INSTRUCTIONS FOR THE TASK> Scan the data below and copy each line where "none" occurs.
<<<<
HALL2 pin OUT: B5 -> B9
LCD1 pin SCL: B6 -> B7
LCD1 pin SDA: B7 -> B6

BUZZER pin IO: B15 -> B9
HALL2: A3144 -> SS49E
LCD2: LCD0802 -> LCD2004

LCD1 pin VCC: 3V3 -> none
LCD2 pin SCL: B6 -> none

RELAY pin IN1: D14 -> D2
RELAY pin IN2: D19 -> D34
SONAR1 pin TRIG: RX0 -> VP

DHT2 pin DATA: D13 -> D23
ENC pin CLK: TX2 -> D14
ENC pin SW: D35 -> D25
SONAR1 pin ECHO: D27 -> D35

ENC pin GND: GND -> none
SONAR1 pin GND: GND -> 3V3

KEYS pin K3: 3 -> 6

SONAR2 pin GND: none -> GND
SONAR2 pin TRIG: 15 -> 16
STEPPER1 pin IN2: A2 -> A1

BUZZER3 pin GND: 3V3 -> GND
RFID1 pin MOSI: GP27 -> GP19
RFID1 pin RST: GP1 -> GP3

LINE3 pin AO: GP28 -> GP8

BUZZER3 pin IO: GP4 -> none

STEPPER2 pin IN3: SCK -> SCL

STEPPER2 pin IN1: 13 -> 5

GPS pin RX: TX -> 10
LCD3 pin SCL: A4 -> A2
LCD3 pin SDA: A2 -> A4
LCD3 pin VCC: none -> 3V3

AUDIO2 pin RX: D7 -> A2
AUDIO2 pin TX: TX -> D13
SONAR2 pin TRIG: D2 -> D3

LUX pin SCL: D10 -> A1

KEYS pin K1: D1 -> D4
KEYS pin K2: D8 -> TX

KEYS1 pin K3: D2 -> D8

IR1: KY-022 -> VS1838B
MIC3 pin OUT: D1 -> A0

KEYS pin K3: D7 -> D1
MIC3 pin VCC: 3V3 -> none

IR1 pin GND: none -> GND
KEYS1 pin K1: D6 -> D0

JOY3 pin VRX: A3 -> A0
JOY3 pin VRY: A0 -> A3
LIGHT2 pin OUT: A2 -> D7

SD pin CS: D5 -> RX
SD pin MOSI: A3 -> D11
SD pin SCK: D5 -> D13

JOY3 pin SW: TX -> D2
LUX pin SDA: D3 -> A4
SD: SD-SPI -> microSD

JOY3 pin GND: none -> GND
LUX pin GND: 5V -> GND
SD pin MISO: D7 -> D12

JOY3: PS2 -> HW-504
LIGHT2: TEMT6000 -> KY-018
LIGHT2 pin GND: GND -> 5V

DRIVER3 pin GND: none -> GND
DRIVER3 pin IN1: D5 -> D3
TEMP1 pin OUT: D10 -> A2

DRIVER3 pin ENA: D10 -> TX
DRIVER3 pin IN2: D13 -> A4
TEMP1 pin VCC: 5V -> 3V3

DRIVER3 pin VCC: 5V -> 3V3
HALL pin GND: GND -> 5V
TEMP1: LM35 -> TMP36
>>>>
COMPLETED TASK>
LCD1 pin VCC: 3V3 -> none
LCD2 pin SCL: B6 -> none
ENC pin GND: GND -> none
SONAR2 pin GND: none -> GND
BUZZER3 pin IO: GP4 -> none
LCD3 pin VCC: none -> 3V3
MIC3 pin VCC: 3V3 -> none
IR1 pin GND: none -> GND
JOY3 pin GND: none -> GND
DRIVER3 pin GND: none -> GND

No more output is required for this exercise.